* **Given exercise**:
Display each line in the records below that contains the string "kern". Treat uppercase and lowercase letters as distinct.

===== The data =====

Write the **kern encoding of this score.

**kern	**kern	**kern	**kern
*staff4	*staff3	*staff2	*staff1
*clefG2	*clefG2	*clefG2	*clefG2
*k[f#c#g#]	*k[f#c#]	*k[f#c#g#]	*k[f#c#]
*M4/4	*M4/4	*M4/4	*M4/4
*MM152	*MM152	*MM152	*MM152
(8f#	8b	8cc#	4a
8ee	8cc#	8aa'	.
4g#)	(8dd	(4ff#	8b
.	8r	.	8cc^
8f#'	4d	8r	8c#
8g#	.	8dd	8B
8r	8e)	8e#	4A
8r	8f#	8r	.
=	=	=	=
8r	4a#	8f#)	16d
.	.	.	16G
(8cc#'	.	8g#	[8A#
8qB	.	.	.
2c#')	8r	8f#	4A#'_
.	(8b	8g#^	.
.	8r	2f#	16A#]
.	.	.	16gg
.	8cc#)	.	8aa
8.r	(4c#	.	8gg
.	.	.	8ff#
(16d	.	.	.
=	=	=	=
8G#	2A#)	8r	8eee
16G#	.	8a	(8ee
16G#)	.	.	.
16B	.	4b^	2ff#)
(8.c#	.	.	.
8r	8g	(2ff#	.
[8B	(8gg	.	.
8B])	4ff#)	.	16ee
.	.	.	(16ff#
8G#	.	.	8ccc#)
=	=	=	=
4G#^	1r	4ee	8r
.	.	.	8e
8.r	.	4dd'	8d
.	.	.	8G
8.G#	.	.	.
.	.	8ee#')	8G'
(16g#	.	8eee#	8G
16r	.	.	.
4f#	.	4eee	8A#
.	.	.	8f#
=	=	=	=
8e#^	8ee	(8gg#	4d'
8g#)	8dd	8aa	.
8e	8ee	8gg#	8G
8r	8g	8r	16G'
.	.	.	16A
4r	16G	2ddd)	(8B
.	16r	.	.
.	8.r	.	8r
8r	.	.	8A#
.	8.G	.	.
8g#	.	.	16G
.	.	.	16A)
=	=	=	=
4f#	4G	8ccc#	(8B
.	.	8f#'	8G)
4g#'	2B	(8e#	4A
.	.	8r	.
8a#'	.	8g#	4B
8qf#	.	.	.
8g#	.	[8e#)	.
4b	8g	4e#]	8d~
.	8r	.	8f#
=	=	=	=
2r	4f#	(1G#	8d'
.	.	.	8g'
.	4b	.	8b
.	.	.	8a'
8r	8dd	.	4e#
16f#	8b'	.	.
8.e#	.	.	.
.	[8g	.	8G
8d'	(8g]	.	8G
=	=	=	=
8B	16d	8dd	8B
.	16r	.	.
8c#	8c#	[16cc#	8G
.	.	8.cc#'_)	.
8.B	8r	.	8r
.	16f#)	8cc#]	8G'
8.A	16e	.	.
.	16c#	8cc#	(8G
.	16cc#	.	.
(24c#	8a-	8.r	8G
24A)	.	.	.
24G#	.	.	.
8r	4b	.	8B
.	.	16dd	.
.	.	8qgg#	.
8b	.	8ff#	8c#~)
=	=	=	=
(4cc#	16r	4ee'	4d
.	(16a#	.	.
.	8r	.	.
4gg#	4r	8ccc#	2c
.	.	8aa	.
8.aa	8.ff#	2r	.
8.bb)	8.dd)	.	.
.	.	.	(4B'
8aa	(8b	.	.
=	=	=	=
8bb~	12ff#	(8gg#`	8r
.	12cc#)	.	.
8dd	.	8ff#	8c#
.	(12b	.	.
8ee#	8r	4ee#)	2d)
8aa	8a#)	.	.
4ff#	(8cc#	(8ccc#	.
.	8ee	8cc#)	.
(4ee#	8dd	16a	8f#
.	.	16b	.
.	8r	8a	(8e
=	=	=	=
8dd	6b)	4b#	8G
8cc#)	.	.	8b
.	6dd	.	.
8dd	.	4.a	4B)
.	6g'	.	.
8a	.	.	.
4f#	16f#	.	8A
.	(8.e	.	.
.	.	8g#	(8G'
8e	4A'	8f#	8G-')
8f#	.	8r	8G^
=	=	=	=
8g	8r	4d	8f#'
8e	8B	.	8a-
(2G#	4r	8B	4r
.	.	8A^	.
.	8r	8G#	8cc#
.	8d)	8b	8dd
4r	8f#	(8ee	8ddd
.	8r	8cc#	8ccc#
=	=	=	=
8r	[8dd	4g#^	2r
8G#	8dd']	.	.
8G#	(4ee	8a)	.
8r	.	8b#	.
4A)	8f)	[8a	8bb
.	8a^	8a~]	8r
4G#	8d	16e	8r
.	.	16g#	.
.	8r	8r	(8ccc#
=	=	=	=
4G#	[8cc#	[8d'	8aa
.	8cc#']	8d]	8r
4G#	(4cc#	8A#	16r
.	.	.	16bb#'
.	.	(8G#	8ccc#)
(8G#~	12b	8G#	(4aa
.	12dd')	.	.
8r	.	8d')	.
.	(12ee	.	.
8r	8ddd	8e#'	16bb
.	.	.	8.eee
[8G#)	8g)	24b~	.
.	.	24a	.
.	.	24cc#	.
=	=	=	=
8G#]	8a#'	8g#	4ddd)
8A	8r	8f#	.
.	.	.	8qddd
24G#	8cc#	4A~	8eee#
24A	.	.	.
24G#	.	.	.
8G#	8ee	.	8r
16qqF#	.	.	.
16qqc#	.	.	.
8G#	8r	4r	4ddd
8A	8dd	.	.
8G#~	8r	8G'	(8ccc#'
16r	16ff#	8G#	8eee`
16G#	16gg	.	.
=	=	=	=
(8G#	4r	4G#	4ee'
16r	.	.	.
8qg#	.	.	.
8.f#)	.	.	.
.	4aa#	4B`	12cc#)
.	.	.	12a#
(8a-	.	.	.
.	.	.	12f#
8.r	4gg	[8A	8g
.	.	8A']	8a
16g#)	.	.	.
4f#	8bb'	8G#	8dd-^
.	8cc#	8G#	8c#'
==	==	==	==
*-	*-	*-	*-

=====

* **Result of the exercise**:
Write the **kern encoding of this score.
**kern	**kern	**kern	**kern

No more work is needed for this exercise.